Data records
◇ ◇ ◇ ◇
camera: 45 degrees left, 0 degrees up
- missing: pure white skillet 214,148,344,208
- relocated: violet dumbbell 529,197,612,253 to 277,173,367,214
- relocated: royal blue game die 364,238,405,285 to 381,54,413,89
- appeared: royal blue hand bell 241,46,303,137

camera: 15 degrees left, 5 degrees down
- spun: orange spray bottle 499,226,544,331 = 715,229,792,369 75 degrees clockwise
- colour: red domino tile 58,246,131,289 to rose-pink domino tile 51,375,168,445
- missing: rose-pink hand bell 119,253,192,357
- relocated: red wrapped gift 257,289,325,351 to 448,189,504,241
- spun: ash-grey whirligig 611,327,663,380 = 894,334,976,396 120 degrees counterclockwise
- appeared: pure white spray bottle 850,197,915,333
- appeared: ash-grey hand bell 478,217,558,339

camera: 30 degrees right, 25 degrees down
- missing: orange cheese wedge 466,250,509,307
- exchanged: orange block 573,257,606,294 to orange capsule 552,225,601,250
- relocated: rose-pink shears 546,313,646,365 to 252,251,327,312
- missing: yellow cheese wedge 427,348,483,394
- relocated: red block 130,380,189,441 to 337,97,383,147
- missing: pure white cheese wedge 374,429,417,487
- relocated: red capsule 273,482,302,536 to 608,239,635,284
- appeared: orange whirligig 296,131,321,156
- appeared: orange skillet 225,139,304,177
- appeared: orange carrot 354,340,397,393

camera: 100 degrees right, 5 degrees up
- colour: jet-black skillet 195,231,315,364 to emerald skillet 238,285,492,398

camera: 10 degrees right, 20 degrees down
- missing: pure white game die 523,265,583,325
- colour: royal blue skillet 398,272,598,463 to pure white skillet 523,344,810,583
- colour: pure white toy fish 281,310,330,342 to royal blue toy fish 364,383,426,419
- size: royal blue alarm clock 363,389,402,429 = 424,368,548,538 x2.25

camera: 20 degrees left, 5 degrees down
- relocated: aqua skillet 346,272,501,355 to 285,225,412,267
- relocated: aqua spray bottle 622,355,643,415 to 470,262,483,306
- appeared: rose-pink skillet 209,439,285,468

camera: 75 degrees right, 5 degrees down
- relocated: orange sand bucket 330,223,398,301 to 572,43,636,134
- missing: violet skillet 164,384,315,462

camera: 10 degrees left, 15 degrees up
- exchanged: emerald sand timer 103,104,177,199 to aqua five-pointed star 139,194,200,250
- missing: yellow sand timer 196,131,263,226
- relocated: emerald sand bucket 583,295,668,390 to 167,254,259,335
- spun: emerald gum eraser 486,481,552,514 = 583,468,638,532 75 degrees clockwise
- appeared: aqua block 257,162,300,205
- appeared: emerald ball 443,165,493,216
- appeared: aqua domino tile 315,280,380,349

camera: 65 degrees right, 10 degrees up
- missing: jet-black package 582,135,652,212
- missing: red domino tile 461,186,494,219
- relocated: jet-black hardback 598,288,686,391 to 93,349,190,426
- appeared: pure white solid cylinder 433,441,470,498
◇ ◇ ◇ ◇
WORK TO COMPLETE:
Could you output the lines above, exactly as written, from the one containing "camera: 10 degrees left, 15 degrees up" through the last, with both ends included and no others?

ANSWER AREA:
camera: 10 degrees left, 15 degrees up
- exchanged: emerald sand timer 103,104,177,199 to aqua five-pointed star 139,194,200,250
- missing: yellow sand timer 196,131,263,226
- relocated: emerald sand bucket 583,295,668,390 to 167,254,259,335
- spun: emerald gum eraser 486,481,552,514 = 583,468,638,532 75 degrees clockwise
- appeared: aqua block 257,162,300,205
- appeared: emerald ball 443,165,493,216
- appeared: aqua domino tile 315,280,380,349

camera: 65 degrees right, 10 degrees up
- missing: jet-black package 582,135,652,212
- missing: red domino tile 461,186,494,219
- relocated: jet-black hardback 598,288,686,391 to 93,349,190,426
- appeared: pure white solid cylinder 433,441,470,498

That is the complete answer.